→ INPUT RECORDS:
********

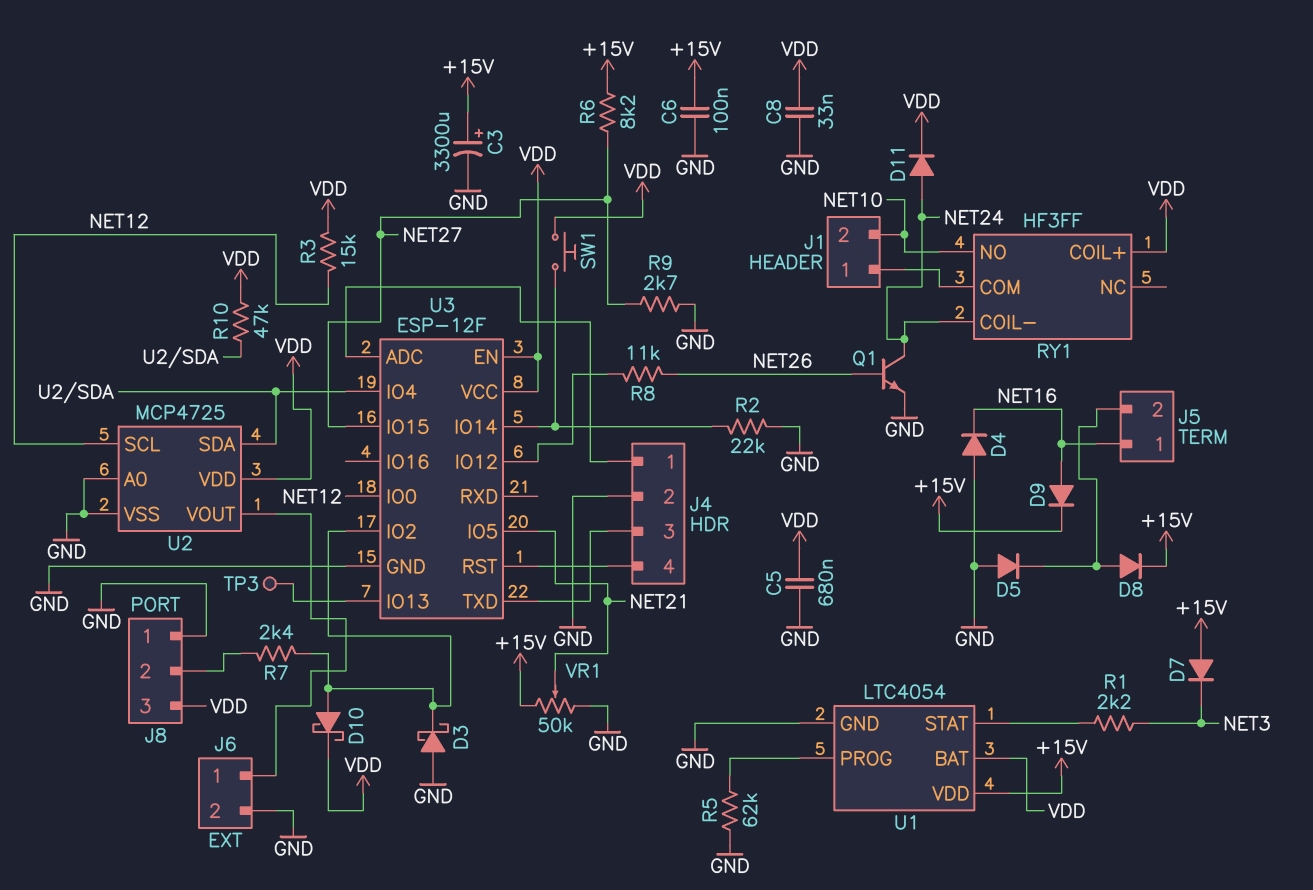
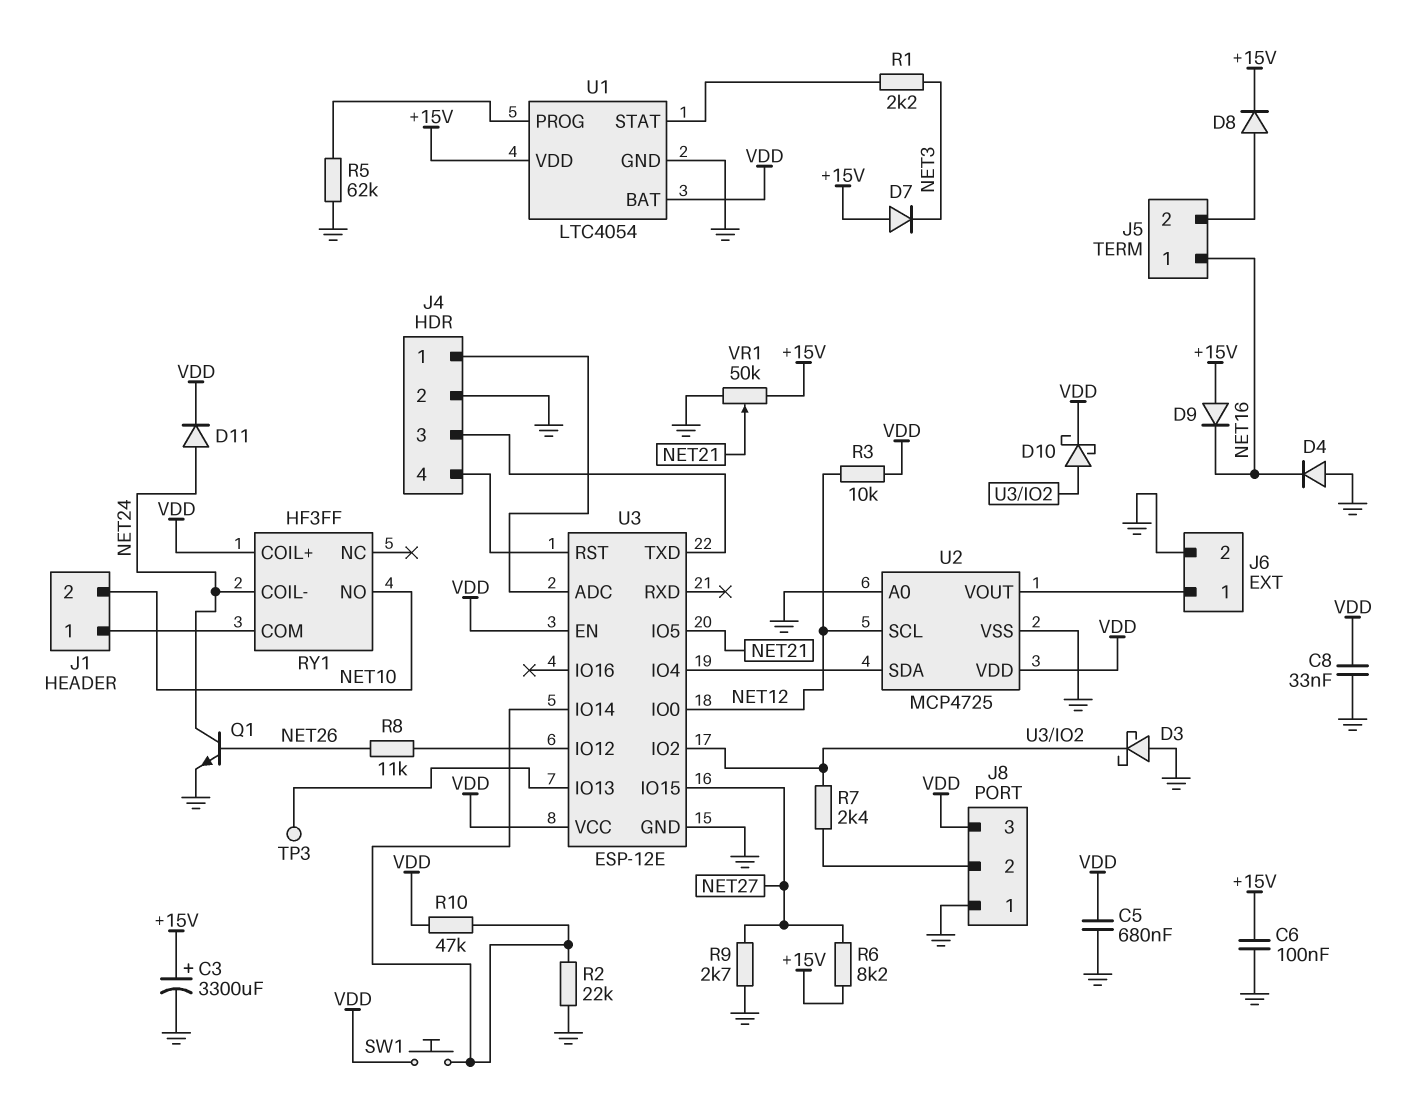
D5: diode (A GND, K J5/2) -> none
D9: diode (A NET16, K +15V) -> diode (A +15V, K NET16)
R3: 15k (NET12, VDD) -> 10k (NET12, VDD)
R10: 47k (U2/SDA, VDD) -> 47k (U3/IO14, VDD)
U3: ESP-12F -> ESP-12E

********

→ HOW TO COMPLETE THIS TASK:
For this exercise, retype the listing above word for word and omit the pictures.

→ REPLY:
D5: diode (A GND, K J5/2) -> none
D9: diode (A NET16, K +15V) -> diode (A +15V, K NET16)
R3: 15k (NET12, VDD) -> 10k (NET12, VDD)
R10: 47k (U2/SDA, VDD) -> 47k (U3/IO14, VDD)
U3: ESP-12F -> ESP-12E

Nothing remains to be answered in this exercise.